• **REQUIRED ACTION**
In the data below, the answer is the run of lines from the line containing "RFID2 pin RST: RX -> A0" through the line containing "RFID2 pin MOSI: D7 -> A0", both included; print it exactly and nothing else.

• **DATA PROVIDED**
+ + + + + + +

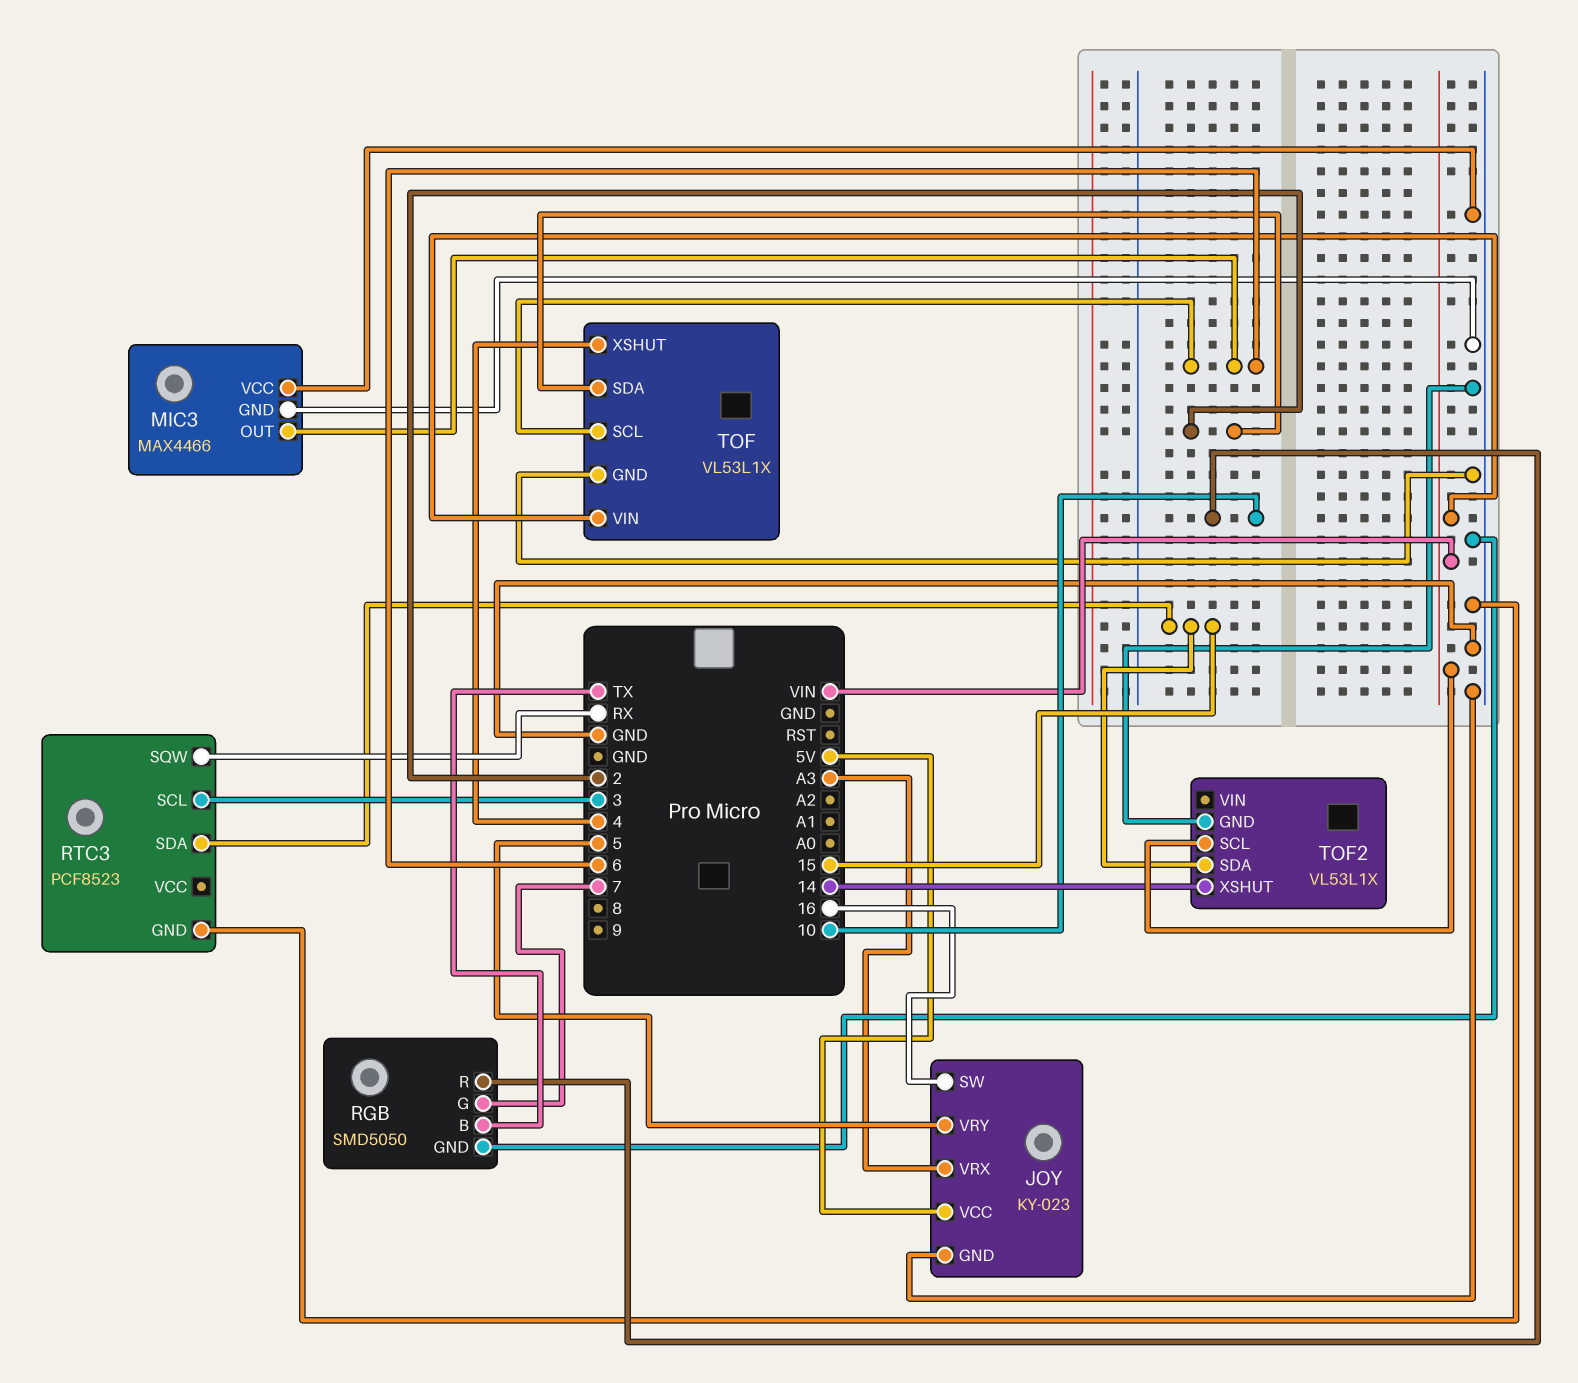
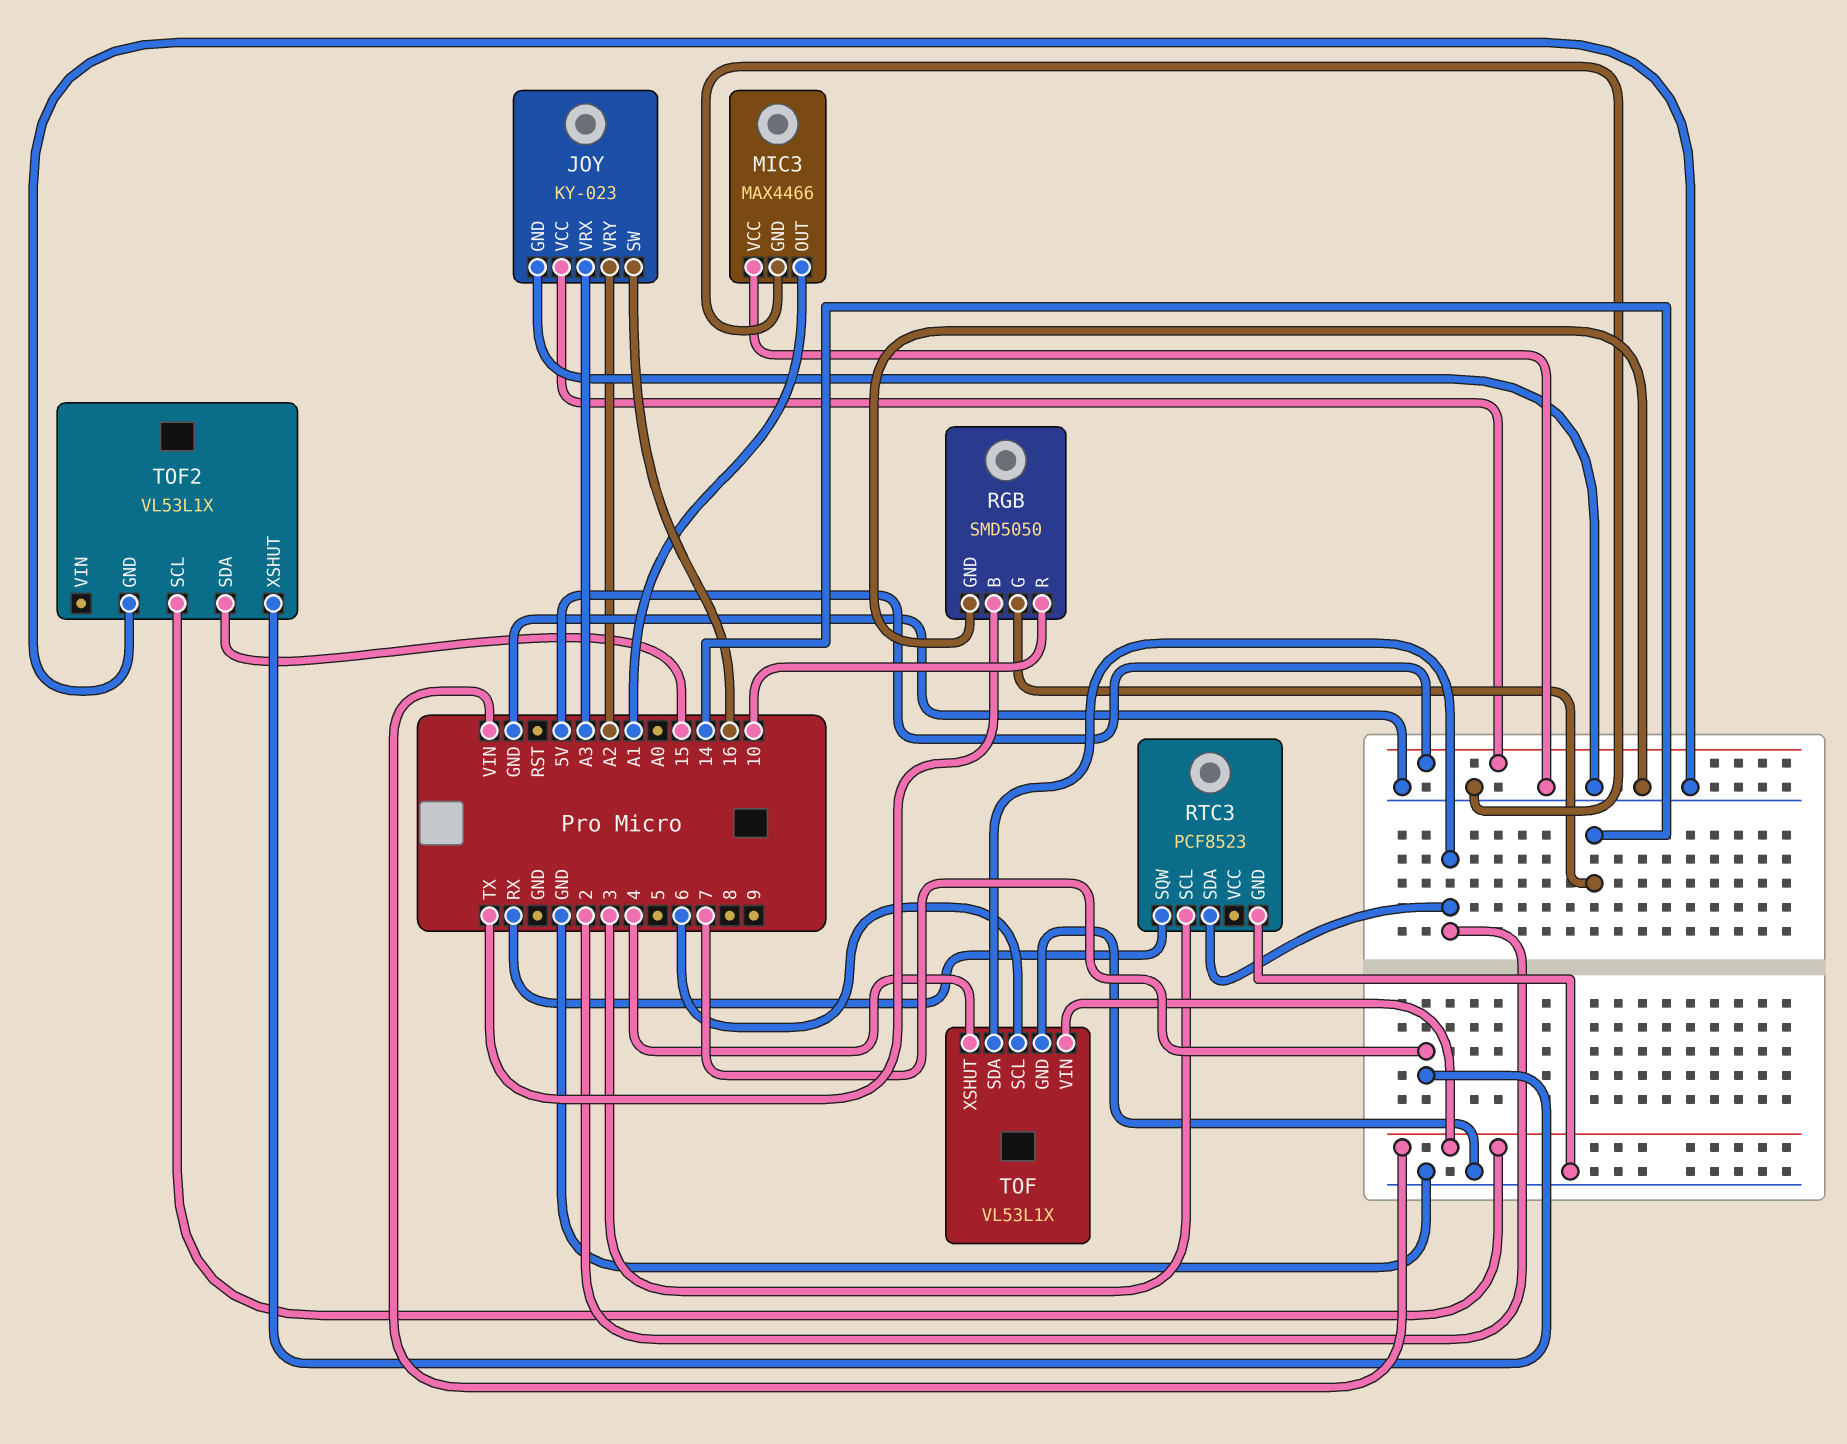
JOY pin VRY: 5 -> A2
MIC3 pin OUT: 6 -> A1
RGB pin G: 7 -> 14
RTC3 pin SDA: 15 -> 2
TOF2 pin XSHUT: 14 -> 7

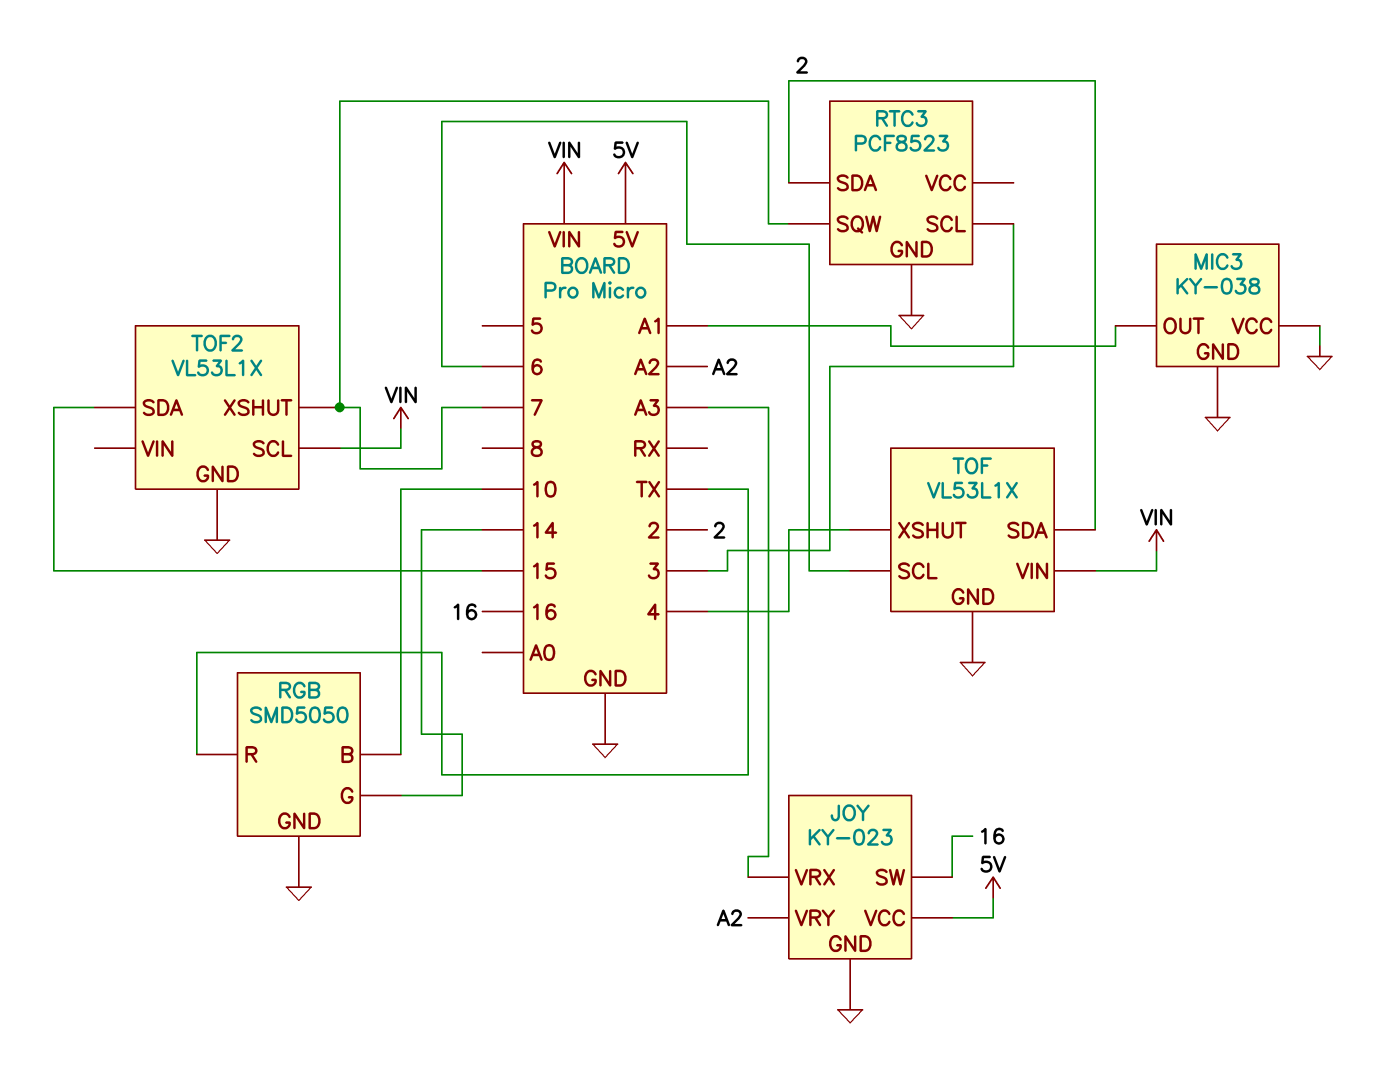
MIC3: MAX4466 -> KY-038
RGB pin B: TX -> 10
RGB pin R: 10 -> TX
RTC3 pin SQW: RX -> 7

+ + + + + + +

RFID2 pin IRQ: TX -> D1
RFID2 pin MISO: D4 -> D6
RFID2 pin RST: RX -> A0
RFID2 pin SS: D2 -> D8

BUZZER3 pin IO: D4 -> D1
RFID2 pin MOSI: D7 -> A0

+ + + + + + +

• **OUTPUT**
RFID2 pin RST: RX -> A0
RFID2 pin SS: D2 -> D8

BUZZER3 pin IO: D4 -> D1
RFID2 pin MOSI: D7 -> A0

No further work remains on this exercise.